• EXERCISE DIRECTIONS: Write out every item below word for word, leaving each line unchanged.

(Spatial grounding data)
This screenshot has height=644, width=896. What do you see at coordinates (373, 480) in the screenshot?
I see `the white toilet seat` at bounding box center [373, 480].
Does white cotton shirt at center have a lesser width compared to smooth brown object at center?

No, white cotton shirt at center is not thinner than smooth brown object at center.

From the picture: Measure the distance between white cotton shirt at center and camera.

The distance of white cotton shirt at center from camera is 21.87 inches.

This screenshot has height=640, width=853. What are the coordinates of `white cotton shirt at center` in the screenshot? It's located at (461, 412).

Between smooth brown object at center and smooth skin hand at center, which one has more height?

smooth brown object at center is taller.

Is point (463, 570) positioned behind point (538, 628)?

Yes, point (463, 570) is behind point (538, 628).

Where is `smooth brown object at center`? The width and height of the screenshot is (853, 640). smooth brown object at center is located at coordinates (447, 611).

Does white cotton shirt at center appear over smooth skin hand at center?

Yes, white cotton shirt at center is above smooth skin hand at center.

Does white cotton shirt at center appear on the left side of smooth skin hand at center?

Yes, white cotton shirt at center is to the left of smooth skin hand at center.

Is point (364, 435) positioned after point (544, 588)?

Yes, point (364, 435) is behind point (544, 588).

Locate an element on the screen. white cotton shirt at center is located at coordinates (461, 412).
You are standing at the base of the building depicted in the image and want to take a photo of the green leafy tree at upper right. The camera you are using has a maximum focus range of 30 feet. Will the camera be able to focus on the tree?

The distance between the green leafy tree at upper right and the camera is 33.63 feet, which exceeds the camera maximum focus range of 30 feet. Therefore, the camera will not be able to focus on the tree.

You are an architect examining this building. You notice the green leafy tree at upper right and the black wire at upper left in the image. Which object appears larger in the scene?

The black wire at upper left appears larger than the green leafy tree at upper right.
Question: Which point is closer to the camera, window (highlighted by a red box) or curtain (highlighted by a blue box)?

• FINISHED EXERCISE:
This screenshot has height=644, width=896. What do you see at coordinates (373, 480) in the screenshot?
I see `the white toilet seat` at bounding box center [373, 480].
Does white cotton shirt at center have a lesser width compared to smooth brown object at center?

No, white cotton shirt at center is not thinner than smooth brown object at center.

From the picture: Measure the distance between white cotton shirt at center and camera.

The distance of white cotton shirt at center from camera is 21.87 inches.

This screenshot has height=640, width=853. What are the coordinates of `white cotton shirt at center` in the screenshot? It's located at (461, 412).

Between smooth brown object at center and smooth skin hand at center, which one has more height?

smooth brown object at center is taller.

Is point (463, 570) positioned behind point (538, 628)?

Yes, point (463, 570) is behind point (538, 628).

Where is `smooth brown object at center`? The width and height of the screenshot is (853, 640). smooth brown object at center is located at coordinates (447, 611).

Does white cotton shirt at center appear over smooth skin hand at center?

Yes, white cotton shirt at center is above smooth skin hand at center.

Does white cotton shirt at center appear on the left side of smooth skin hand at center?

Yes, white cotton shirt at center is to the left of smooth skin hand at center.

Is point (364, 435) positioned after point (544, 588)?

Yes, point (364, 435) is behind point (544, 588).

Locate an element on the screen. white cotton shirt at center is located at coordinates (461, 412).
You are standing at the base of the building depicted in the image and want to take a photo of the green leafy tree at upper right. The camera you are using has a maximum focus range of 30 feet. Will the camera be able to focus on the tree?

The distance between the green leafy tree at upper right and the camera is 33.63 feet, which exceeds the camera maximum focus range of 30 feet. Therefore, the camera will not be able to focus on the tree.

You are an architect examining this building. You notice the green leafy tree at upper right and the black wire at upper left in the image. Which object appears larger in the scene?

The black wire at upper left appears larger than the green leafy tree at upper right.
Question: Which point is closer to the camera, window (highlighted by a red box) or curtain (highlighted by a blue box)?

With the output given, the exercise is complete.